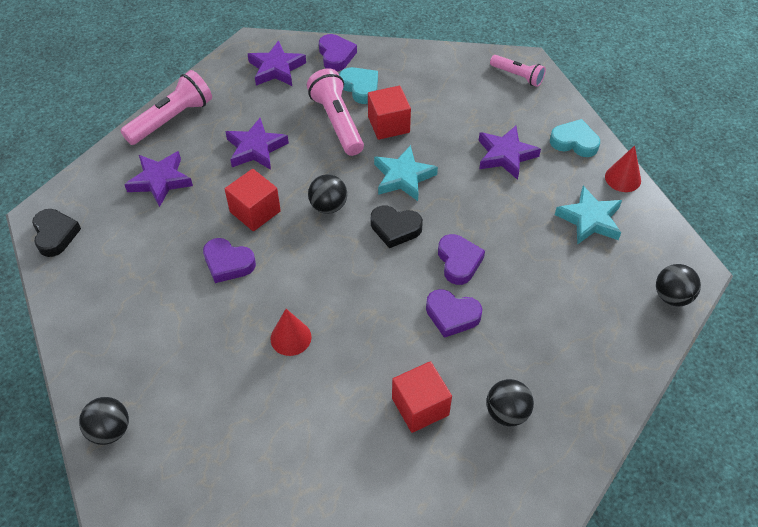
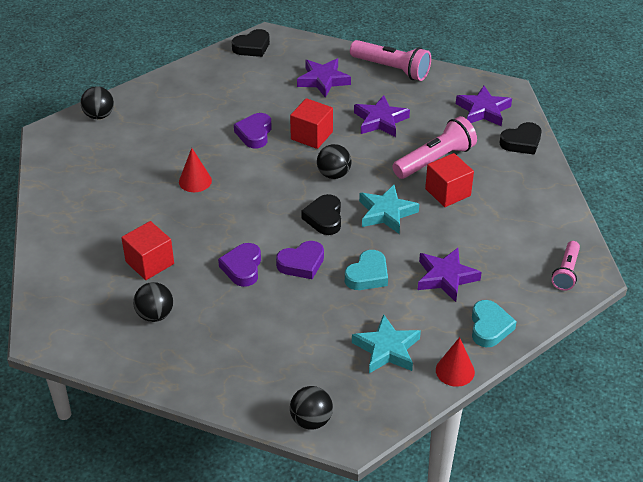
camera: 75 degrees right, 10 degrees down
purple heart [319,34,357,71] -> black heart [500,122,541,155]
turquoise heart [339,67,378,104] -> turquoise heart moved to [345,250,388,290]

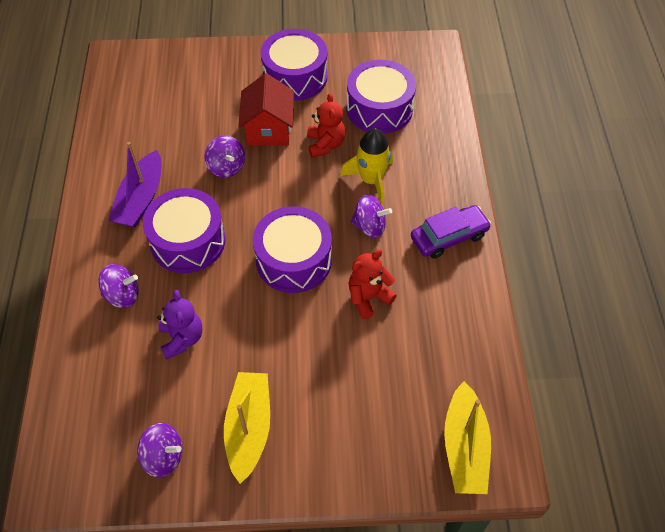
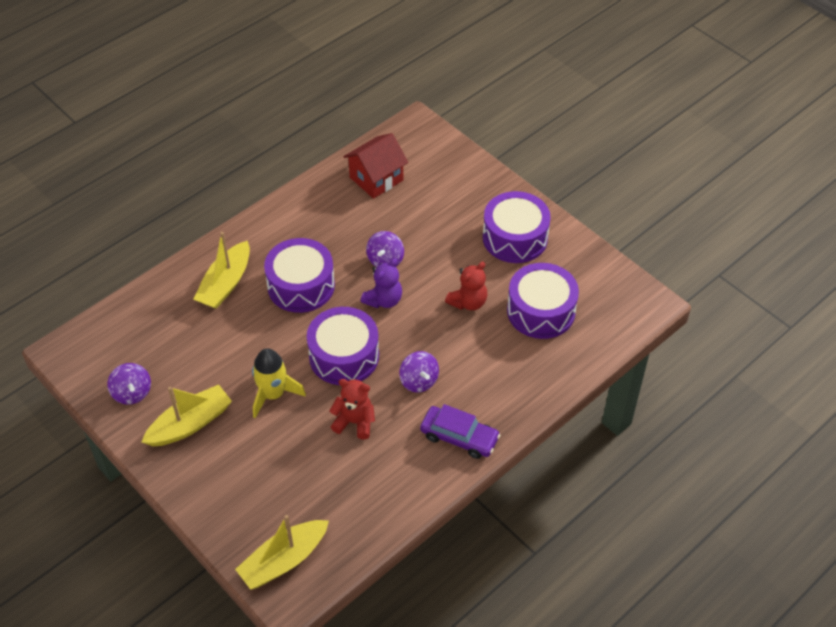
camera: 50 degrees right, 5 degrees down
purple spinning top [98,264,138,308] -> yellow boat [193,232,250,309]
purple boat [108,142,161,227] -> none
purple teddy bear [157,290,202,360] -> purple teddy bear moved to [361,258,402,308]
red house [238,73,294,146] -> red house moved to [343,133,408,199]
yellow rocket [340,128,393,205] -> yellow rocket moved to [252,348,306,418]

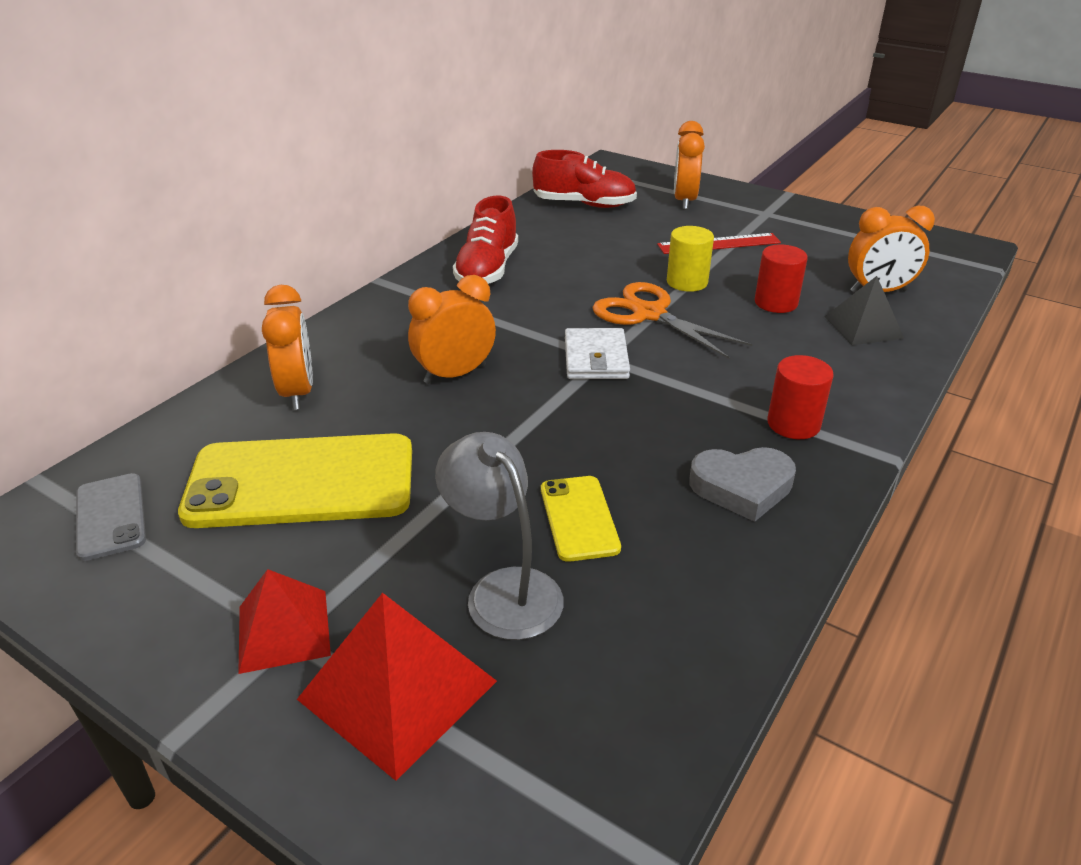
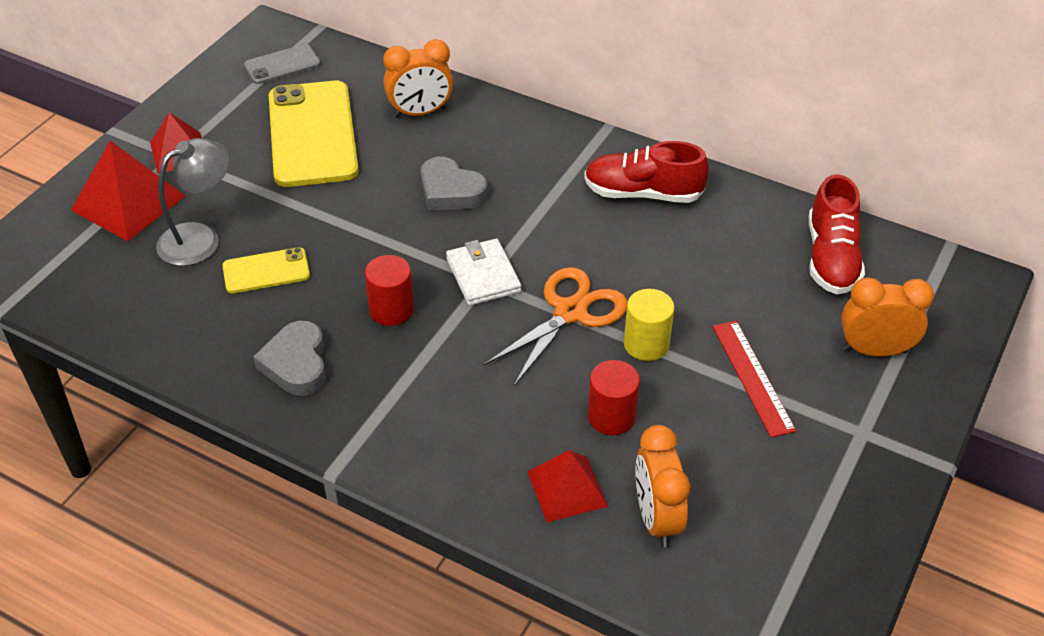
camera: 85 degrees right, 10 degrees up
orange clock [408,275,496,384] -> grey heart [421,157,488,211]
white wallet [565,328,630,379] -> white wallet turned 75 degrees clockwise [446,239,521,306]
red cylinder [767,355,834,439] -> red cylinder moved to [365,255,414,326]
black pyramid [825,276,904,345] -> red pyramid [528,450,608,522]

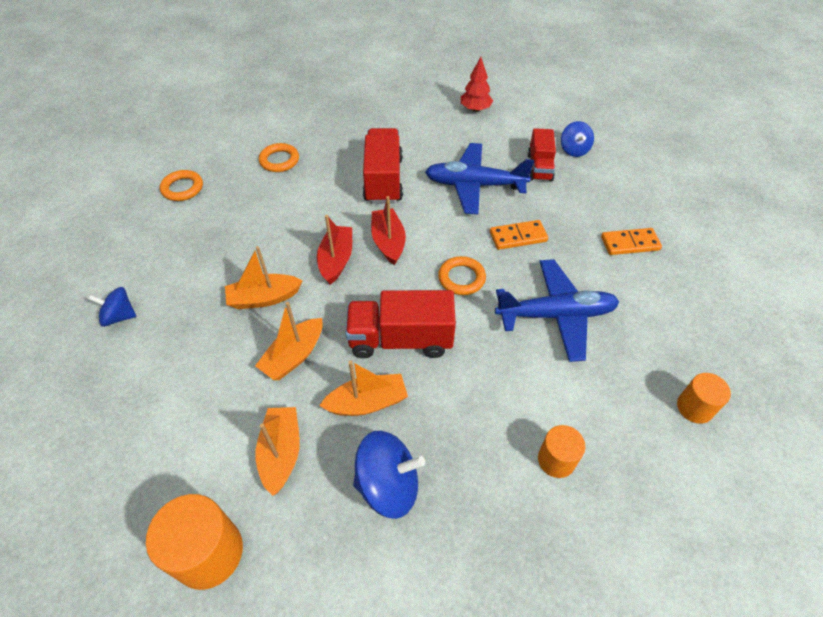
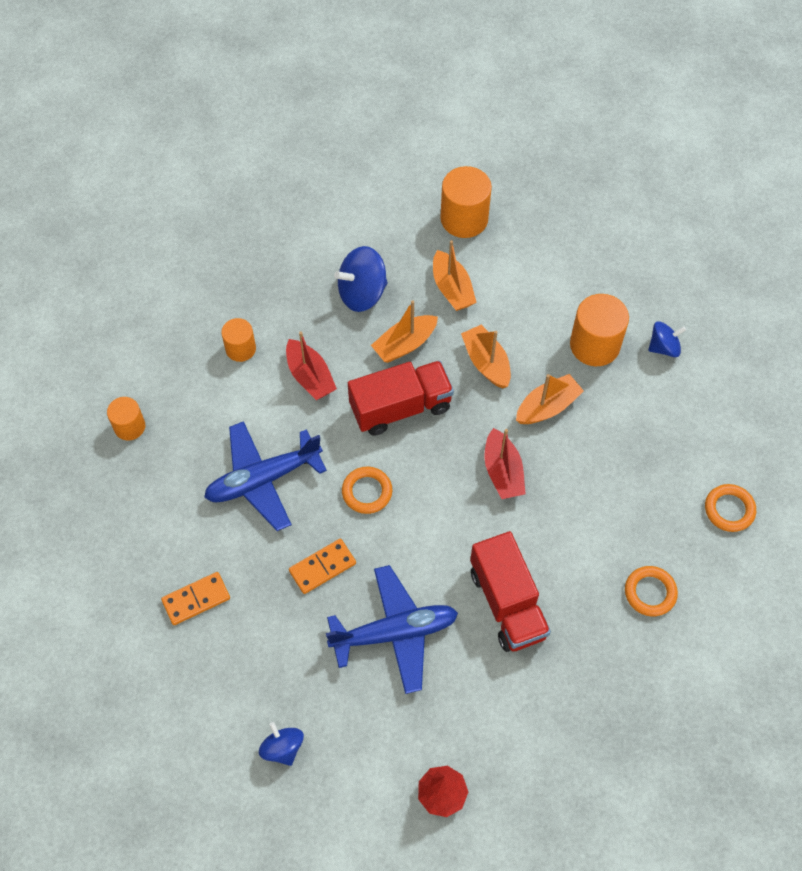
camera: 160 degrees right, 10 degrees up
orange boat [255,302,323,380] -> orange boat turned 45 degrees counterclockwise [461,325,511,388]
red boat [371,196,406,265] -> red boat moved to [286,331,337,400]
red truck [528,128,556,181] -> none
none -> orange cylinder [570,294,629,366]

§ **About this exercise**
In the listing above, find the line containing "red house [238,73,294,146]" and the line containing "orange boat [255,302,323,380]", then write out both of them and every line between, exactly, with no pictures.

§ **Task result**
red house [238,73,294,146] -> red house moved to [343,133,408,199]
yellow rocket [340,128,393,205] -> yellow rocket moved to [252,348,306,418]

camera: 85 degrees right, 10 degrees up
orange clock [408,275,496,384] -> grey heart [421,157,488,211]
white wallet [565,328,630,379] -> white wallet turned 75 degrees clockwise [446,239,521,306]
red cylinder [767,355,834,439] -> red cylinder moved to [365,255,414,326]
black pyramid [825,276,904,345] -> red pyramid [528,450,608,522]

camera: 160 degrees right, 10 degrees up
orange boat [255,302,323,380] -> orange boat turned 45 degrees counterclockwise [461,325,511,388]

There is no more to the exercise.